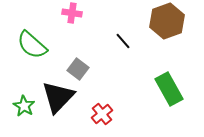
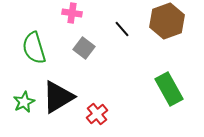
black line: moved 1 px left, 12 px up
green semicircle: moved 2 px right, 3 px down; rotated 32 degrees clockwise
gray square: moved 6 px right, 21 px up
black triangle: rotated 15 degrees clockwise
green star: moved 4 px up; rotated 15 degrees clockwise
red cross: moved 5 px left
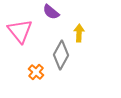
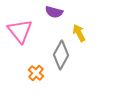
purple semicircle: moved 3 px right; rotated 24 degrees counterclockwise
yellow arrow: rotated 30 degrees counterclockwise
orange cross: moved 1 px down
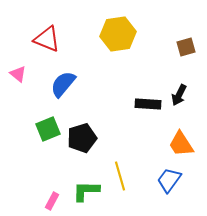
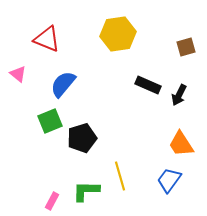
black rectangle: moved 19 px up; rotated 20 degrees clockwise
green square: moved 2 px right, 8 px up
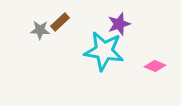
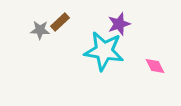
pink diamond: rotated 40 degrees clockwise
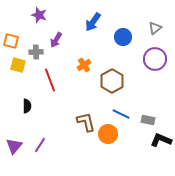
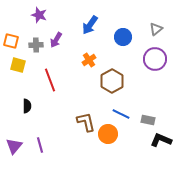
blue arrow: moved 3 px left, 3 px down
gray triangle: moved 1 px right, 1 px down
gray cross: moved 7 px up
orange cross: moved 5 px right, 5 px up
purple line: rotated 49 degrees counterclockwise
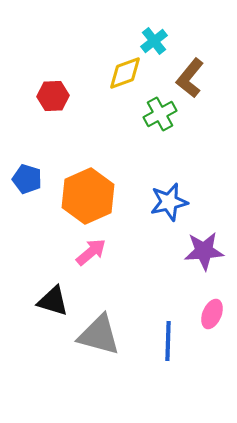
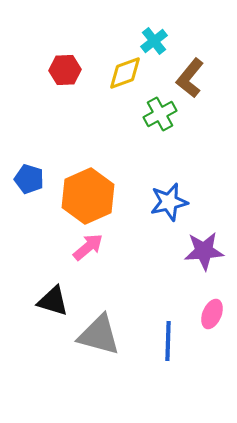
red hexagon: moved 12 px right, 26 px up
blue pentagon: moved 2 px right
pink arrow: moved 3 px left, 5 px up
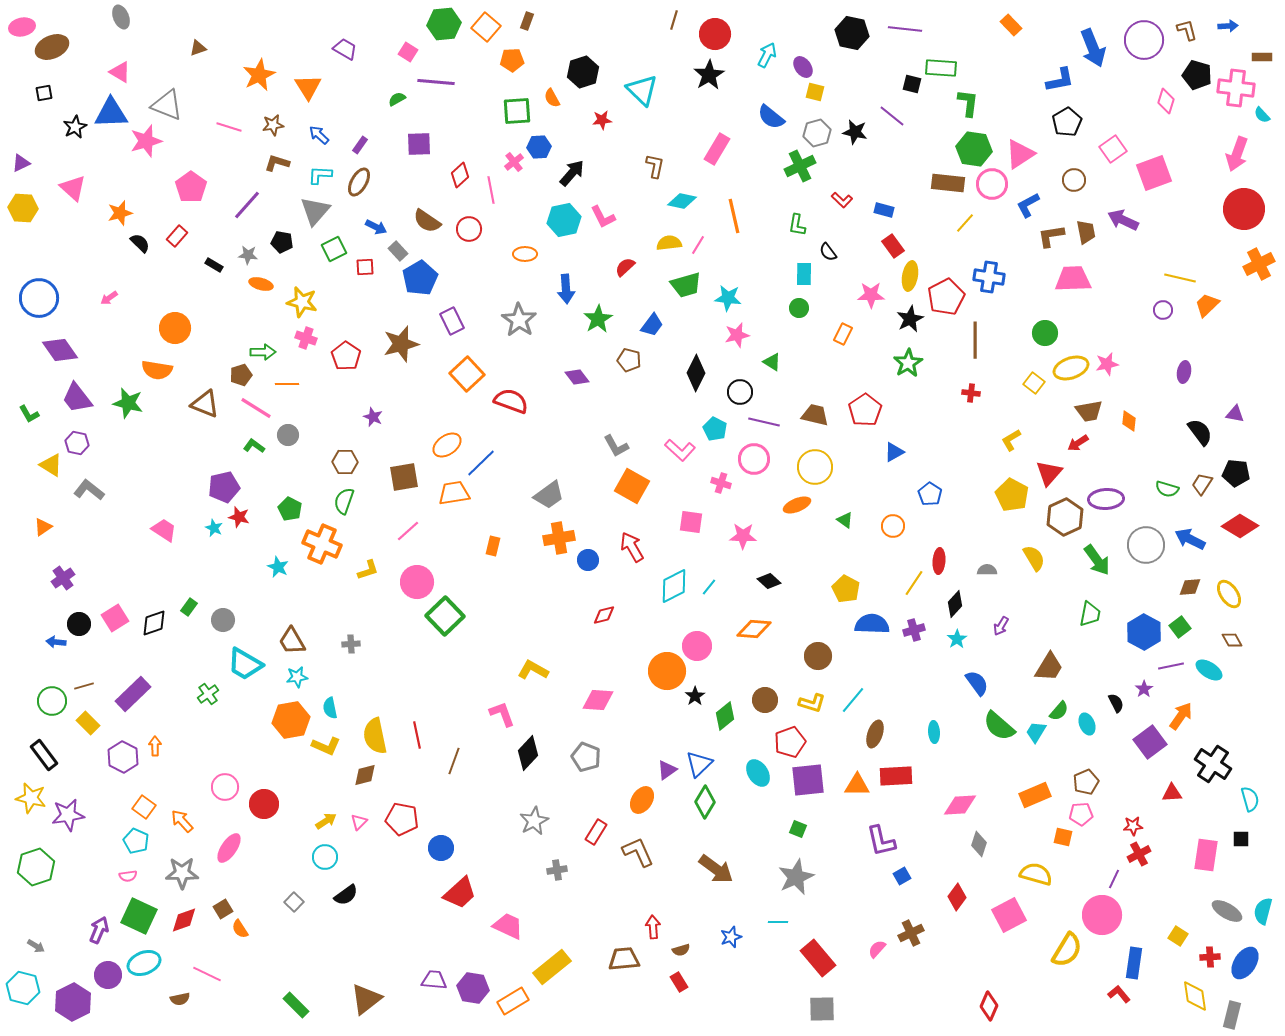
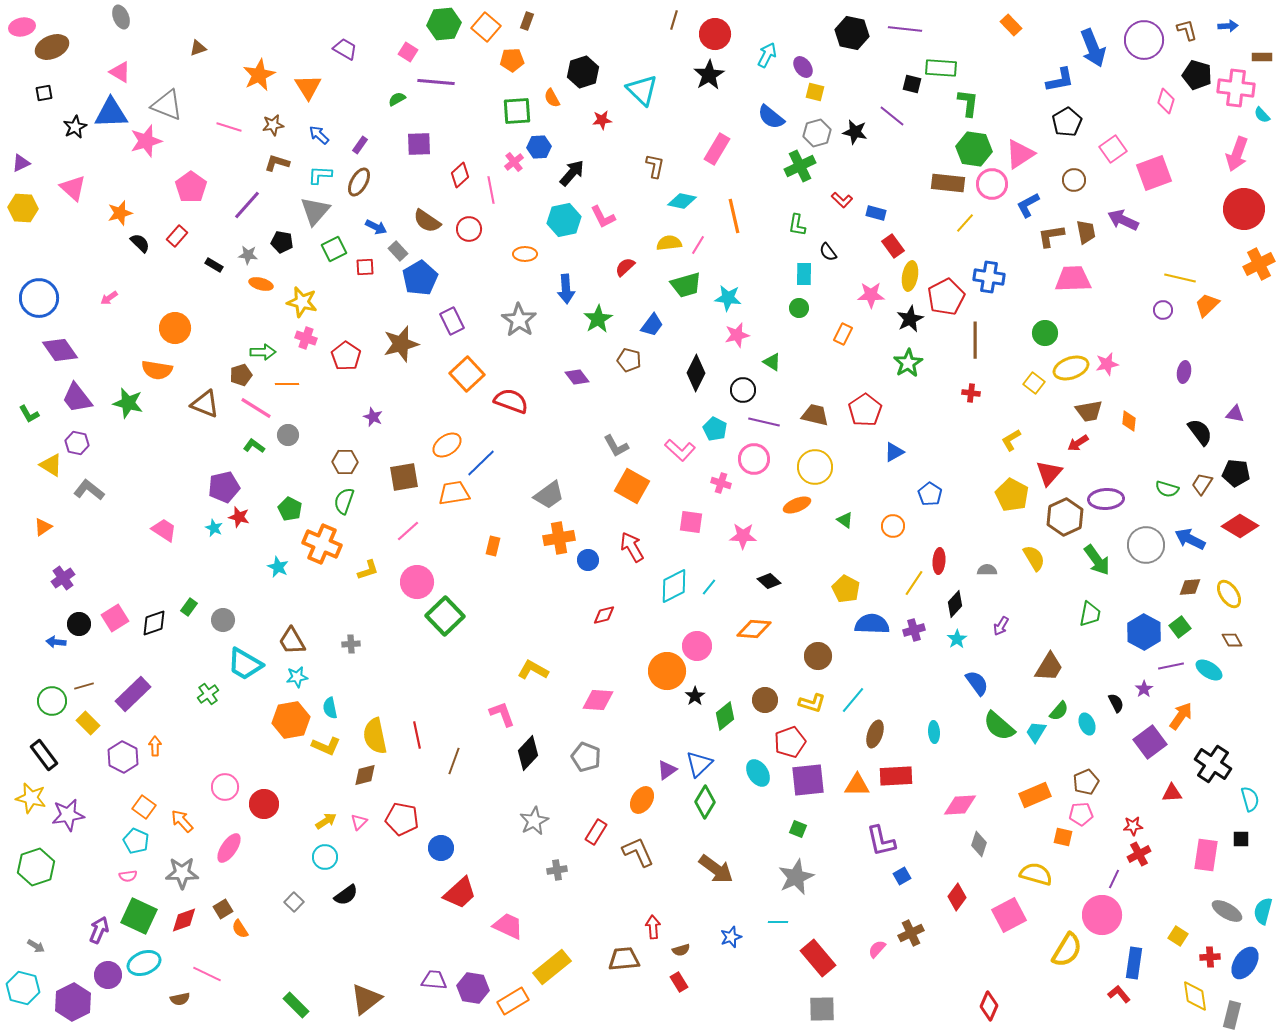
blue rectangle at (884, 210): moved 8 px left, 3 px down
black circle at (740, 392): moved 3 px right, 2 px up
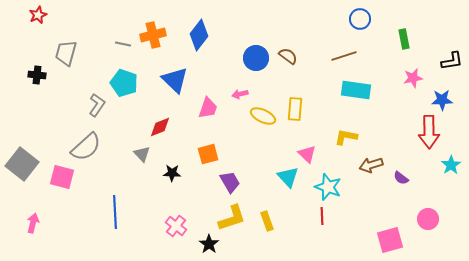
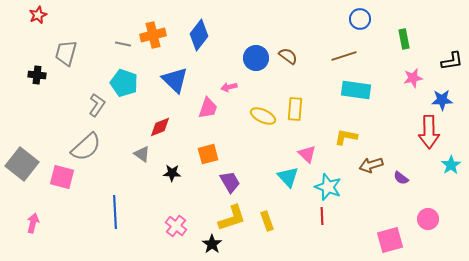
pink arrow at (240, 94): moved 11 px left, 7 px up
gray triangle at (142, 154): rotated 12 degrees counterclockwise
black star at (209, 244): moved 3 px right
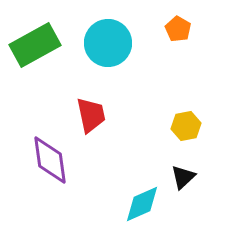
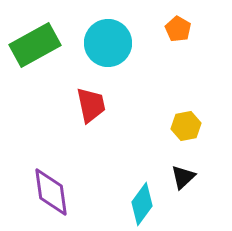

⁂

**What you should do**
Go from the first line of the data above to the line containing "purple semicircle: moved" and retype exactly those lines, both included, but none of the pictures.

**Written solution**
black line: moved 1 px left, 12 px up
green semicircle: moved 2 px right, 3 px down; rotated 32 degrees clockwise
gray square: moved 6 px right, 21 px up
black triangle: rotated 15 degrees clockwise
green star: moved 4 px up; rotated 15 degrees clockwise
red cross: moved 5 px left
purple semicircle: moved 3 px right; rotated 24 degrees counterclockwise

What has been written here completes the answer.